## Data shown
———
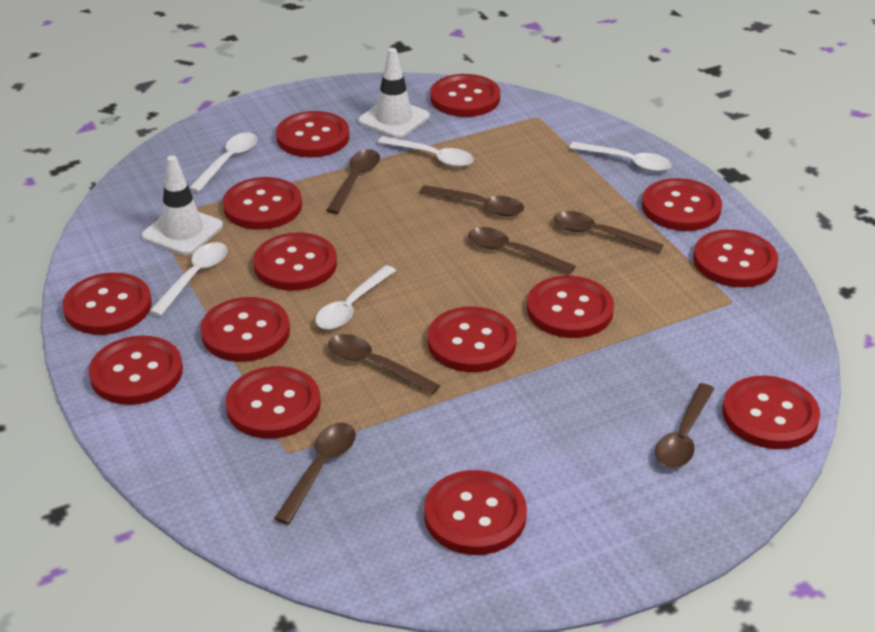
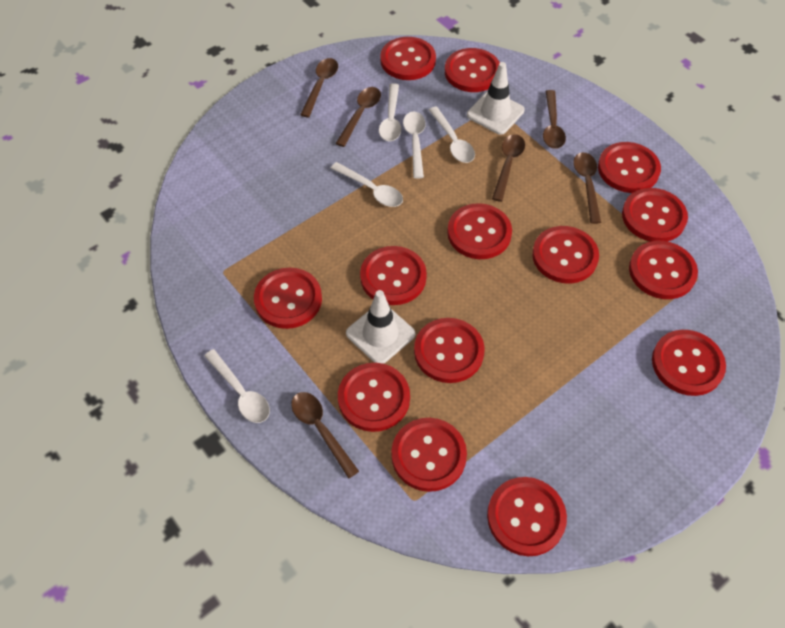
brown spoon: 7 -> 6

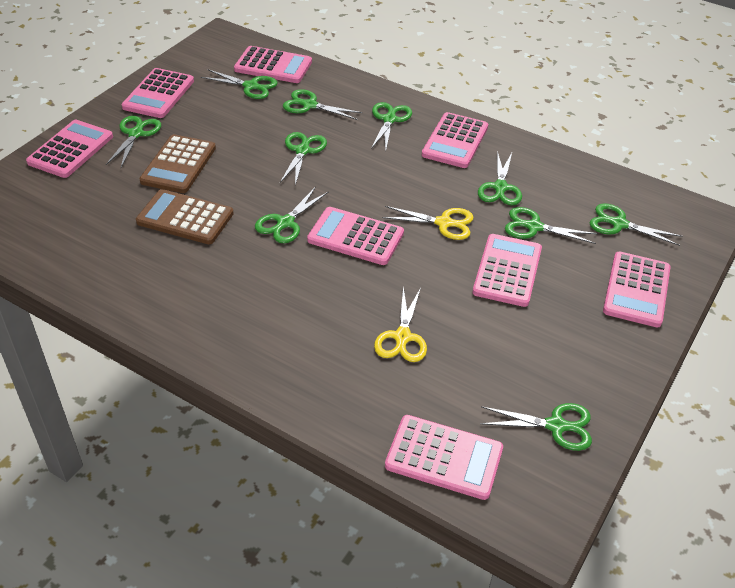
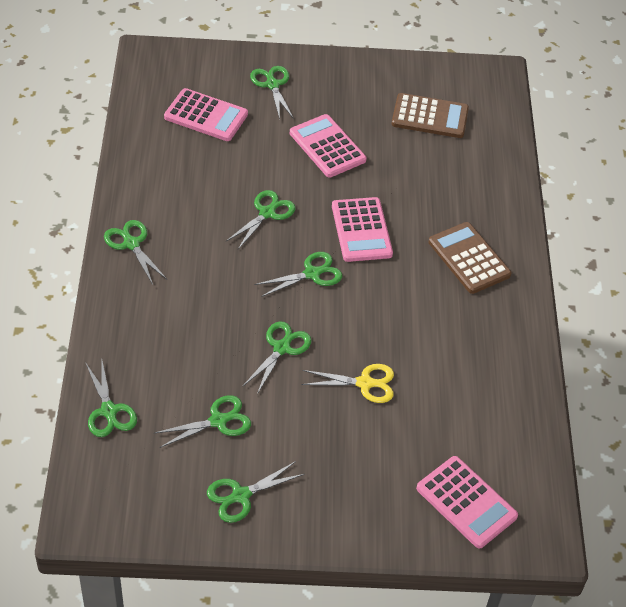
green scissors: 10 -> 8
pink calculator: 8 -> 4
yellow scissors: 2 -> 1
———
## About this exercise
The expected output is the full data above, reproduced exactly with no images.

## Completed task
brown spoon: 7 -> 6

green scissors: 10 -> 8
pink calculator: 8 -> 4
yellow scissors: 2 -> 1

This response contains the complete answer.